▶ **Work order**
Every line from the beginning of the data through the line containing "(566, 113) = (161, 217): orange" should be reproduced exactly, and no further lines should be output.

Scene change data
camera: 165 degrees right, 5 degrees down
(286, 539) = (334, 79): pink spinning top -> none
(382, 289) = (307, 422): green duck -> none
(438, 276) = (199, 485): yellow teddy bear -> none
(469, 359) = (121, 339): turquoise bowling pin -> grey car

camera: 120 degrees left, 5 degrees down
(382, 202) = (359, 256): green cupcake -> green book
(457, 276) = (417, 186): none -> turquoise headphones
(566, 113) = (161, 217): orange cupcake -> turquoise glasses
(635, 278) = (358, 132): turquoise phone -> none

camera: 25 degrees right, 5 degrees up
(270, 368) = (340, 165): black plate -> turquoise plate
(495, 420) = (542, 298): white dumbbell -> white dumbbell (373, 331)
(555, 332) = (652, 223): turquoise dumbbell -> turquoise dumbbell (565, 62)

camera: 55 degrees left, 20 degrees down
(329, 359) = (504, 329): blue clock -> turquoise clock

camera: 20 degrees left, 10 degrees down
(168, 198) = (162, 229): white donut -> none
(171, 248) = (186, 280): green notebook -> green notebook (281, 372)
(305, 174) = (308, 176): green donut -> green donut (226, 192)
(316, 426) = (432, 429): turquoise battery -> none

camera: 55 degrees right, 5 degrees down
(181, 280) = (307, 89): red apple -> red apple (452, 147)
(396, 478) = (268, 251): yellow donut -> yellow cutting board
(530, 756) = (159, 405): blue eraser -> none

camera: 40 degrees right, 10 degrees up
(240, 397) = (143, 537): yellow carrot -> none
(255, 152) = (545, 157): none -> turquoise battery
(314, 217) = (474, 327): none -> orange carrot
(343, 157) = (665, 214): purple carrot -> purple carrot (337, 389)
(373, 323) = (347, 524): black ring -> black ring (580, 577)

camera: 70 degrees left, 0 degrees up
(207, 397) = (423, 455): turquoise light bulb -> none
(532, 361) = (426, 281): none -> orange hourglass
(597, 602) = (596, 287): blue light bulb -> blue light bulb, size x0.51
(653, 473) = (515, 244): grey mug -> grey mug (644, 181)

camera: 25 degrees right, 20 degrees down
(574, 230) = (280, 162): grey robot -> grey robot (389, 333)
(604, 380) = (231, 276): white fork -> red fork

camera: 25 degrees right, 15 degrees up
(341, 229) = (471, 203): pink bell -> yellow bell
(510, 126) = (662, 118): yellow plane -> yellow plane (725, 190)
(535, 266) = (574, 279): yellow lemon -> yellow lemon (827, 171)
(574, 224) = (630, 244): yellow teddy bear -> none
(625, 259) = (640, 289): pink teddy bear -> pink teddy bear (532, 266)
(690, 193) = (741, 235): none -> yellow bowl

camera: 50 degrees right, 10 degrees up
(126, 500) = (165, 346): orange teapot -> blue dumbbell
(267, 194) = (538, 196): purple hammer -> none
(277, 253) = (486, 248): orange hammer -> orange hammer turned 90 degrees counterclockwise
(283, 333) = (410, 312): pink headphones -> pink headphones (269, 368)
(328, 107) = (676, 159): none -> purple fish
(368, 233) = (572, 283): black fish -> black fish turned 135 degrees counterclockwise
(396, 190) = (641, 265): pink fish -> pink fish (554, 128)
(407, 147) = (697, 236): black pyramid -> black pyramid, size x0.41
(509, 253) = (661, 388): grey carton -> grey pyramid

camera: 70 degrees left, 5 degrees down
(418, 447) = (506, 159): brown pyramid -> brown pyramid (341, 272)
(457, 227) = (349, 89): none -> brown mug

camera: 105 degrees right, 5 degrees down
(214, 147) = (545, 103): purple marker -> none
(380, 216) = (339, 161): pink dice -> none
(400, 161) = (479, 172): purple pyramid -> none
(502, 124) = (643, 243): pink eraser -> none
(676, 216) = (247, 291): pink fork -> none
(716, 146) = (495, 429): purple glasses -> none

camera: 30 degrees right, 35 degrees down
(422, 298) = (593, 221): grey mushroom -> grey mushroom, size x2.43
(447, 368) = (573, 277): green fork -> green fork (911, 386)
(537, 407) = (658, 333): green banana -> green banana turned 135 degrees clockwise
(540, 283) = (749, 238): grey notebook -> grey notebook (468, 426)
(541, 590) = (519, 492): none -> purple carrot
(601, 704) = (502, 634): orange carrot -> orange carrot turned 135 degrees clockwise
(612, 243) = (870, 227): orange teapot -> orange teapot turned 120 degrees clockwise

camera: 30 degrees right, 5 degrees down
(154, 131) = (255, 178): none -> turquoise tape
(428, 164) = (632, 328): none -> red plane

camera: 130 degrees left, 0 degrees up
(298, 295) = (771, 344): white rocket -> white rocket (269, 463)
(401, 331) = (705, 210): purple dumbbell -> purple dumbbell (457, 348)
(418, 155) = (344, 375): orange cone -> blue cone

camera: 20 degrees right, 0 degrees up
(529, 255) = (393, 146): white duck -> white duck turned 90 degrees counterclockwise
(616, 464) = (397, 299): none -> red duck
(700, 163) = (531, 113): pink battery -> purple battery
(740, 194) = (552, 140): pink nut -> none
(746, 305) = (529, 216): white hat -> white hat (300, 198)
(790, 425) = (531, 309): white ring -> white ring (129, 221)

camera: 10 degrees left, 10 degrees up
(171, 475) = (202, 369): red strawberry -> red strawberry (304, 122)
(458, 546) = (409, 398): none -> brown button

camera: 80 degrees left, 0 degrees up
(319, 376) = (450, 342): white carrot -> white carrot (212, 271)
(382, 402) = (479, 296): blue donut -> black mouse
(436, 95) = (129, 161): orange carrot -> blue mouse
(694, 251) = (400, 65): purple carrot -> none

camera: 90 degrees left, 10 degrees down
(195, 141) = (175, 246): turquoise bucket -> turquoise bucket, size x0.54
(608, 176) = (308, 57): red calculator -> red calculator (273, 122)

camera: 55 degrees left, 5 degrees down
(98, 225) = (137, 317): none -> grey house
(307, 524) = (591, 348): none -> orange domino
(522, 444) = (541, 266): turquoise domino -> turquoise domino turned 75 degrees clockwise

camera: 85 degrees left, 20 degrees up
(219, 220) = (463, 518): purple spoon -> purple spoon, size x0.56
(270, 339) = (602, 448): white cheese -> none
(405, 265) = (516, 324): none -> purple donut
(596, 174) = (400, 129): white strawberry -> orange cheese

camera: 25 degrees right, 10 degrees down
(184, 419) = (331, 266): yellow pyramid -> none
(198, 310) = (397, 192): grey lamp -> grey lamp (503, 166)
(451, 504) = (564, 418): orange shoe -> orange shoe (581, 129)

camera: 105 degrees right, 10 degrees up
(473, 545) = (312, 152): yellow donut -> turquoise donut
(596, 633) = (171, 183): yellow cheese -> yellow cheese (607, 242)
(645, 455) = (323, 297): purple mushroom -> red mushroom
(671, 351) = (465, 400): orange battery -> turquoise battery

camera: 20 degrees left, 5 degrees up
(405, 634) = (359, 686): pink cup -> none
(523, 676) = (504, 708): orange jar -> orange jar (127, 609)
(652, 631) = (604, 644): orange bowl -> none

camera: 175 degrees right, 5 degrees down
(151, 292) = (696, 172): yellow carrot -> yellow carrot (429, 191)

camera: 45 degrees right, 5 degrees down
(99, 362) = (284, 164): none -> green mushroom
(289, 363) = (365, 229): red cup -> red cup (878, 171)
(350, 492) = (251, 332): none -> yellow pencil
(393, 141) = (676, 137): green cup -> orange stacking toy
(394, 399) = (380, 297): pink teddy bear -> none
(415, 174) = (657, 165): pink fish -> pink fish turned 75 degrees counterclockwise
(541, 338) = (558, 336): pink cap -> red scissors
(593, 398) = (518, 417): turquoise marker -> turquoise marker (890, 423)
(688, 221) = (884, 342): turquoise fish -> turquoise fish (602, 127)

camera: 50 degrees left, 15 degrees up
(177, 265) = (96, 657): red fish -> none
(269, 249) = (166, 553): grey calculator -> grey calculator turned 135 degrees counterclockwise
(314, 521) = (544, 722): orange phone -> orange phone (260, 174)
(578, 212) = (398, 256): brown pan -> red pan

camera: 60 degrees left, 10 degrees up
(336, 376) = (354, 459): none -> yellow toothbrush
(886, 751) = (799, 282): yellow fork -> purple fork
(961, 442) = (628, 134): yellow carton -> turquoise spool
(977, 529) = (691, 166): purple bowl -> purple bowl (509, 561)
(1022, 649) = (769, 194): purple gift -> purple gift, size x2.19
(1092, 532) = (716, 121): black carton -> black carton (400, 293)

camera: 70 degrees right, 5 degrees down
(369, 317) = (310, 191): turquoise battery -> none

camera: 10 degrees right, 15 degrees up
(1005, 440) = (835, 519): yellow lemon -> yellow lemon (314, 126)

▶ **Expected output**
camera: 165 degrees right, 5 degrees down
(286, 539) = (334, 79): pink spinning top -> none
(382, 289) = (307, 422): green duck -> none
(438, 276) = (199, 485): yellow teddy bear -> none
(469, 359) = (121, 339): turquoise bowling pin -> grey car

camera: 120 degrees left, 5 degrees down
(382, 202) = (359, 256): green cupcake -> green book
(457, 276) = (417, 186): none -> turquoise headphones
(566, 113) = (161, 217): orange cupcake -> turquoise glasses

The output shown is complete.